What you will do: Repeat every line of the data exactly; the pictures stay out.

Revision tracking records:

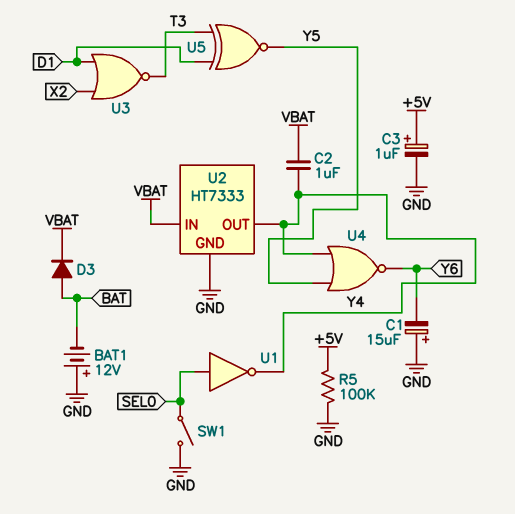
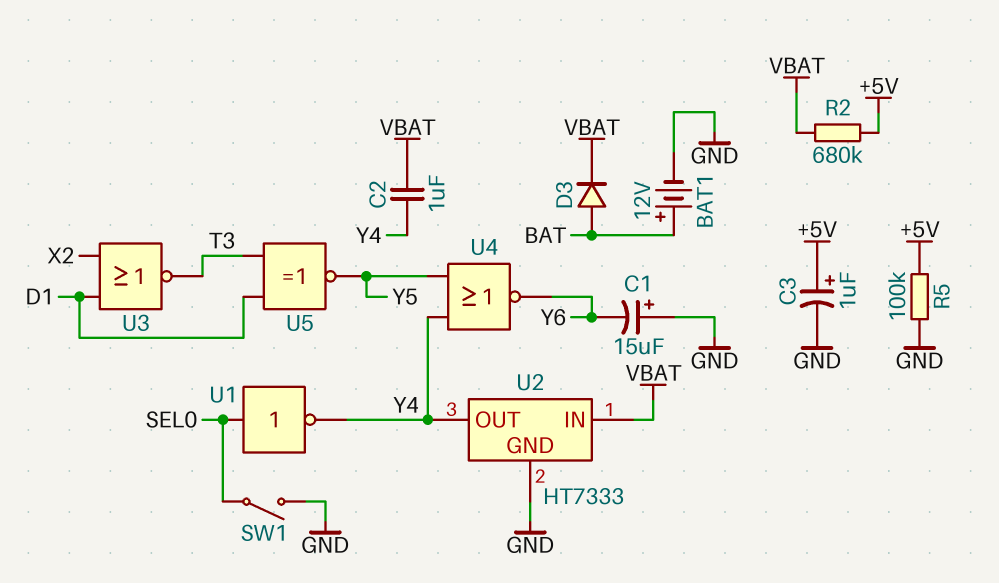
BAT1: 12V (plus GND, minus BAT) -> 12V (plus BAT, minus GND)
R2: none -> 680k (+5V, VBAT)

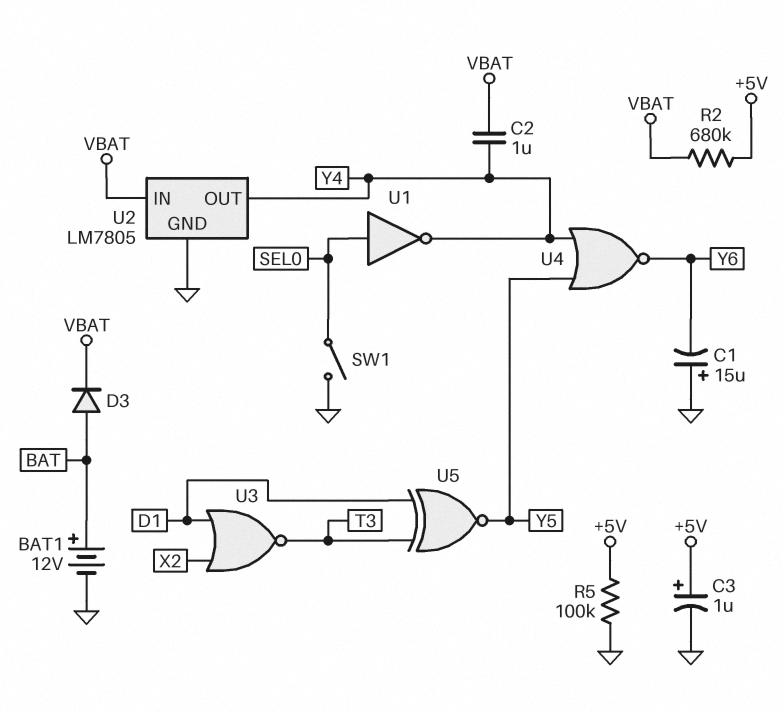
U2: HT7333 -> LM7805

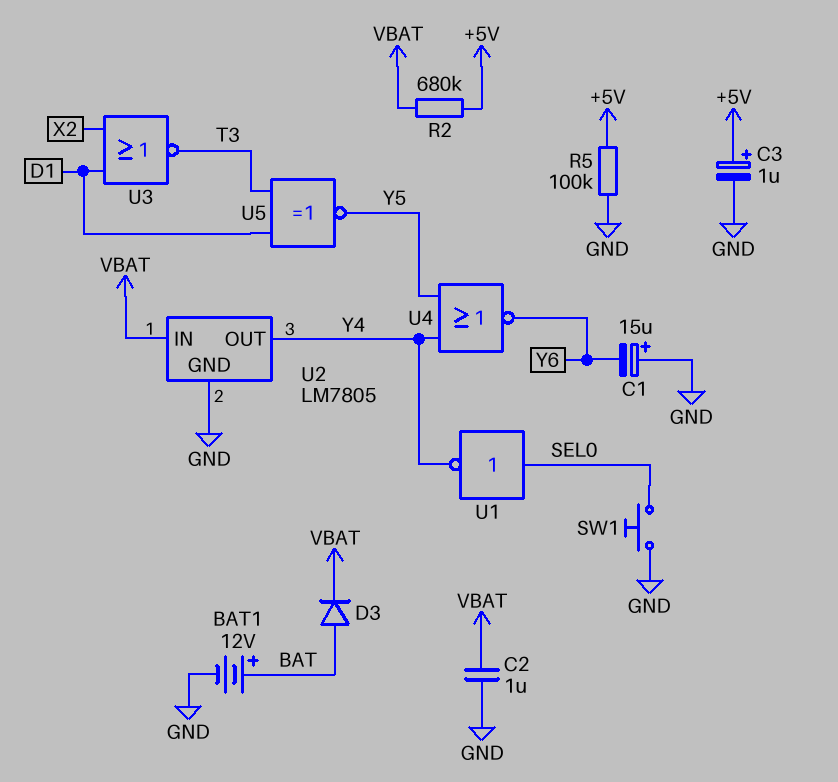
C2: 1uF (VBAT, Y4) -> 1uF (GND, VBAT)
SW1: switch (GND, SEL0) -> button (GND, SEL0)

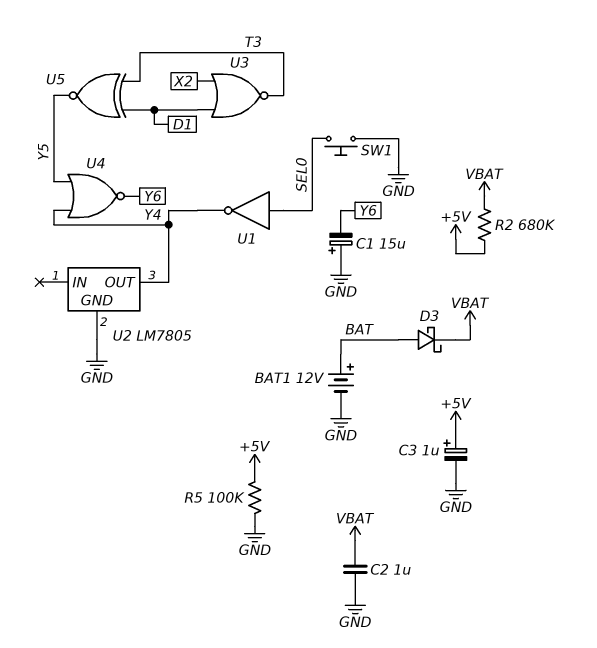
D3: diode (A BAT, K VBAT) -> schottky (A BAT, K VBAT)
U2 pin IN: VBAT -> none

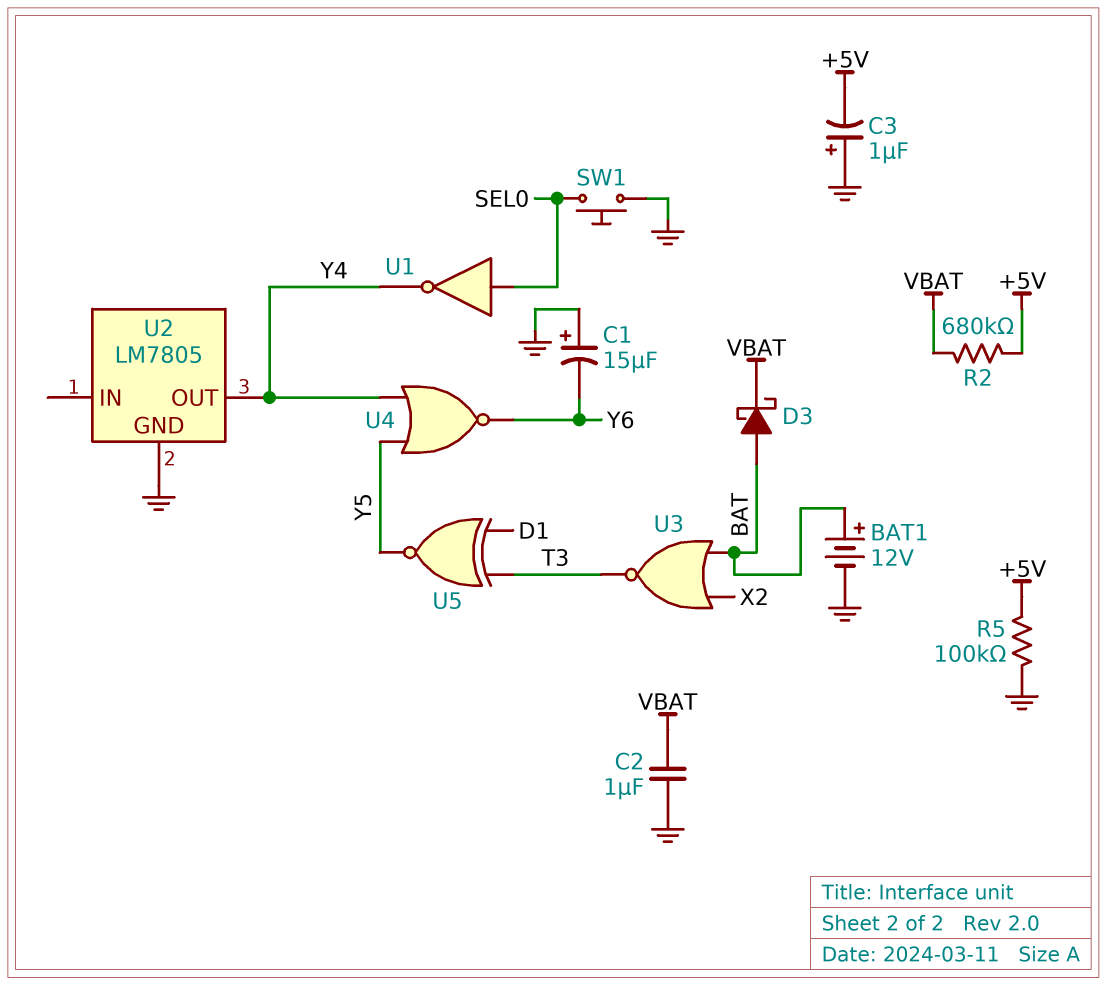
C3: 1uF (plus +5V, minus GND) -> 1uF (plus GND, minus +5V)
U3: NOR (in D1, in X2, out T3) -> NOR (in BAT, in X2, out T3)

Expected answer:
BAT1: 12V (plus GND, minus BAT) -> 12V (plus BAT, minus GND)
R2: none -> 680k (+5V, VBAT)

U2: HT7333 -> LM7805

C2: 1uF (VBAT, Y4) -> 1uF (GND, VBAT)
SW1: switch (GND, SEL0) -> button (GND, SEL0)

D3: diode (A BAT, K VBAT) -> schottky (A BAT, K VBAT)
U2 pin IN: VBAT -> none

C3: 1uF (plus +5V, minus GND) -> 1uF (plus GND, minus +5V)
U3: NOR (in D1, in X2, out T3) -> NOR (in BAT, in X2, out T3)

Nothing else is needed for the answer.